WHAT YOU ARE ASKED TO DO
What you return must match the listing below character for character, minus any pictures.

INFORMATION SHOWN
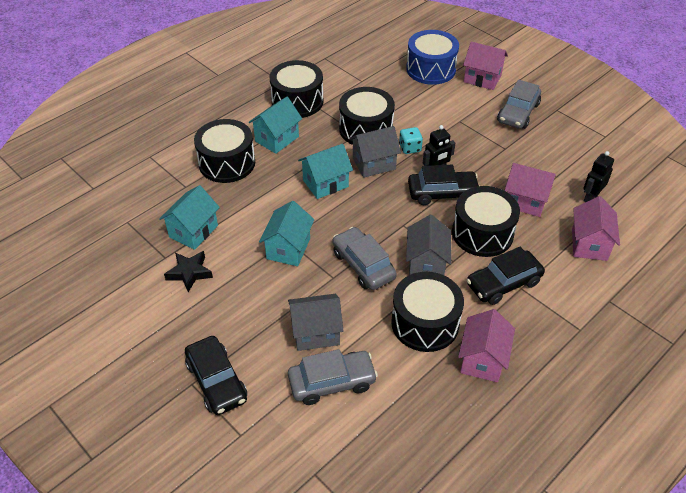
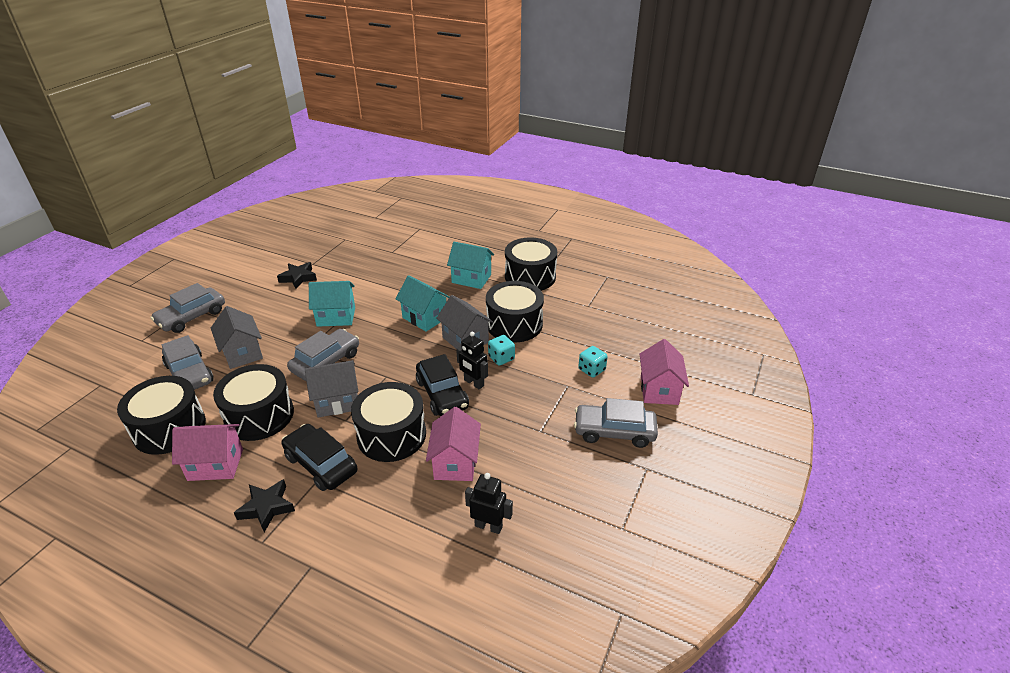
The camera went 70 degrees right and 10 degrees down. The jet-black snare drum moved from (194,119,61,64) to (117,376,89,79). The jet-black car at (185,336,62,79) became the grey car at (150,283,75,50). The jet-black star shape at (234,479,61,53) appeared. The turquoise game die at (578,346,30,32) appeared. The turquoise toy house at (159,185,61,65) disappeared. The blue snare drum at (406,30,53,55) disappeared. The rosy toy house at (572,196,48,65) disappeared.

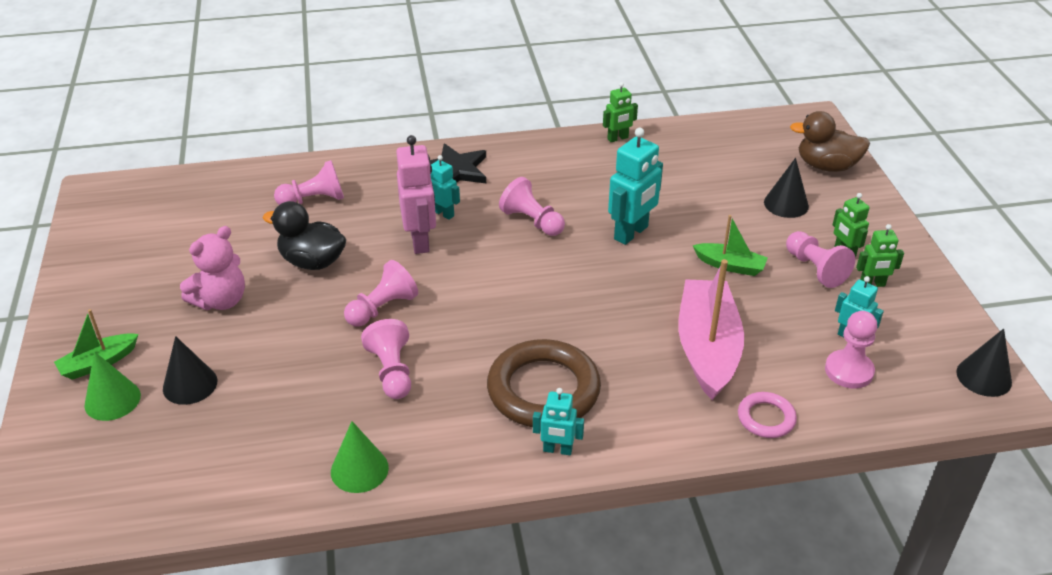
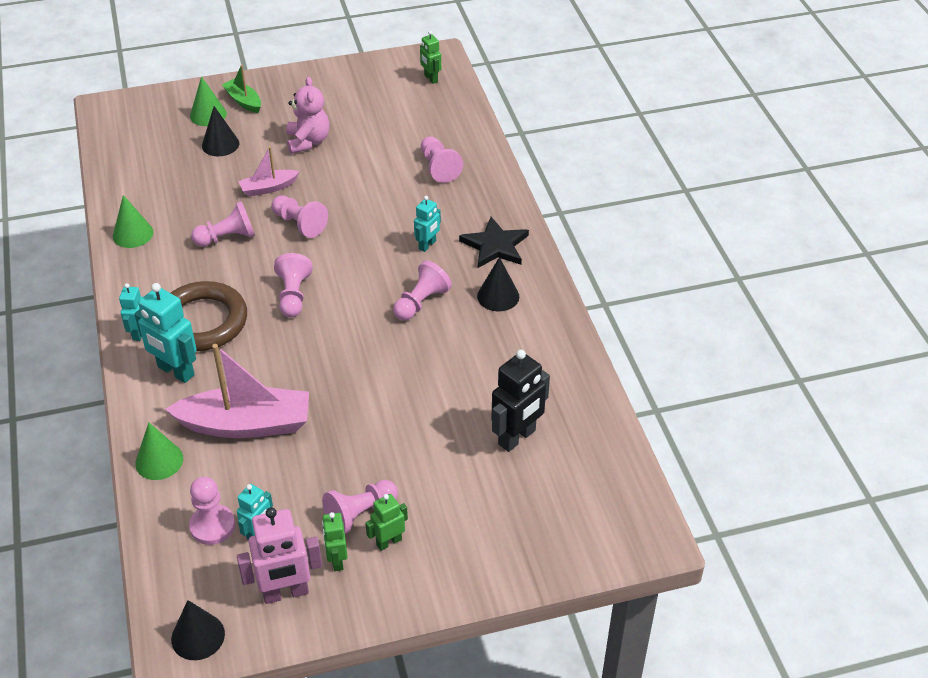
The camera went 85 degrees right and 5 degrees up. The turquoise robot moved from (608,128,55,117) to (134,283,63,100). The rosy hoop at (738,392,59,46) was replaced by the leaf-green cone shape at (135,423,48,57). The rosy robot moved from (396,135,40,119) to (237,507,85,97). The rosy toy boat at (238,146,62,51) appeared. The rosy pawn at (274,253,39,64) appeared. The rosy teddy bear at (180,226,65,84) turned 135 degrees counterclockwise. The leaf-green robot moved from (603,82,35,60) to (420,31,21,53). The jet-black cone shape moved from (764,158,45,60) to (477,257,42,54). The jet-black robot at (491,350,59,102) appeared. The jet-black rubber duck at (263,201,83,69) disappeared. The leaf-green toy boat at (693,215,75,61) disappeared. The brown rubber duck at (790,111,80,61) disappeared.

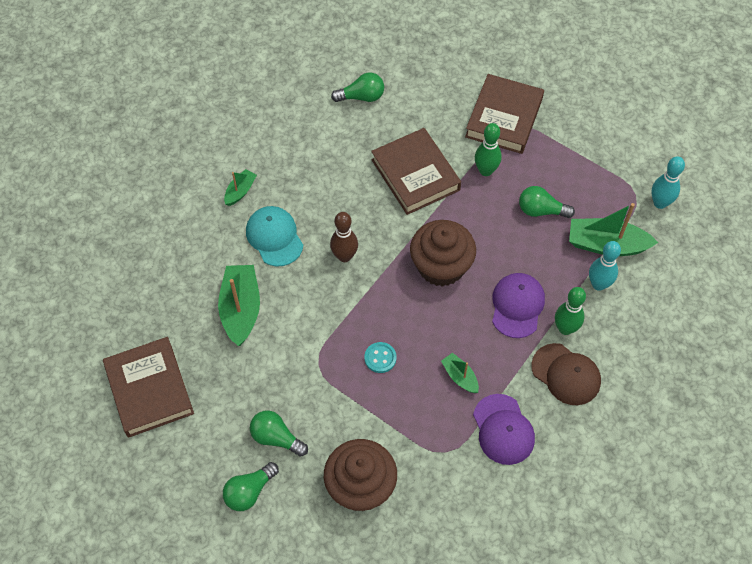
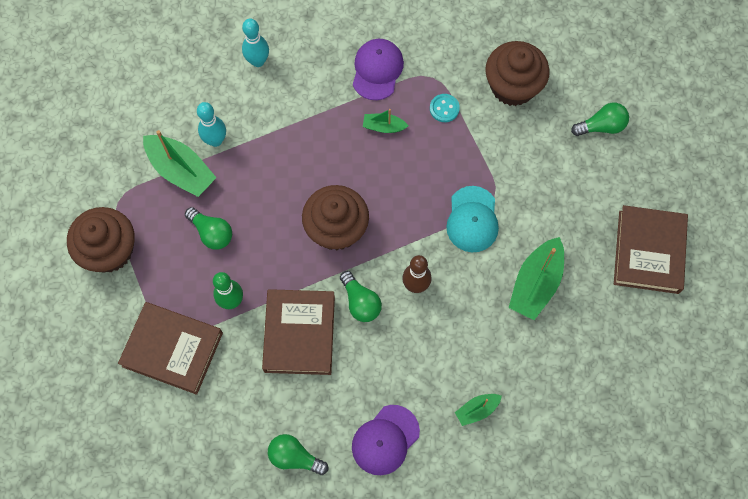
The camera went 150 degrees left and 10 degrees up. The brown muffin at (67,207,68,66) appeared. The brown hardcover at (465,74,79,80) turned 60 degrees clockwise. The turquoise bowling pin moved from (651,156,34,53) to (242,19,27,48). The leaf-green light bulb moved from (250,410,58,47) to (340,271,42,51). The purple baseball cap moved from (492,273,53,65) to (352,405,68,70). The leaf-green toy boat at (441,353,38,40) turned 105 degrees clockwise. The turquoise button moved from (364,342,33,31) to (430,94,30,28). The turquoise baseball cap moved from (246,206,57,61) to (446,186,53,66). The brown baseball cap at (531,343,70,62) disappeared. The leaf-green bowling pin at (555,287,31,48) disappeared.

ANSWER TO THE EXERCISE
The camera went 70 degrees right and 10 degrees down. The jet-black snare drum moved from (194,119,61,64) to (117,376,89,79). The jet-black car at (185,336,62,79) became the grey car at (150,283,75,50). The jet-black star shape at (234,479,61,53) appeared. The turquoise game die at (578,346,30,32) appeared. The turquoise toy house at (159,185,61,65) disappeared. The blue snare drum at (406,30,53,55) disappeared. The rosy toy house at (572,196,48,65) disappeared.

The camera went 85 degrees right and 5 degrees up. The turquoise robot moved from (608,128,55,117) to (134,283,63,100). The rosy hoop at (738,392,59,46) was replaced by the leaf-green cone shape at (135,423,48,57). The rosy robot moved from (396,135,40,119) to (237,507,85,97). The rosy toy boat at (238,146,62,51) appeared. The rosy pawn at (274,253,39,64) appeared. The rosy teddy bear at (180,226,65,84) turned 135 degrees counterclockwise. The leaf-green robot moved from (603,82,35,60) to (420,31,21,53). The jet-black cone shape moved from (764,158,45,60) to (477,257,42,54). The jet-black robot at (491,350,59,102) appeared. The jet-black rubber duck at (263,201,83,69) disappeared. The leaf-green toy boat at (693,215,75,61) disappeared. The brown rubber duck at (790,111,80,61) disappeared.

The camera went 150 degrees left and 10 degrees up. The brown muffin at (67,207,68,66) appeared. The brown hardcover at (465,74,79,80) turned 60 degrees clockwise. The turquoise bowling pin moved from (651,156,34,53) to (242,19,27,48). The leaf-green light bulb moved from (250,410,58,47) to (340,271,42,51). The purple baseball cap moved from (492,273,53,65) to (352,405,68,70). The leaf-green toy boat at (441,353,38,40) turned 105 degrees clockwise. The turquoise button moved from (364,342,33,31) to (430,94,30,28). The turquoise baseball cap moved from (246,206,57,61) to (446,186,53,66). The brown baseball cap at (531,343,70,62) disappeared. The leaf-green bowling pin at (555,287,31,48) disappeared.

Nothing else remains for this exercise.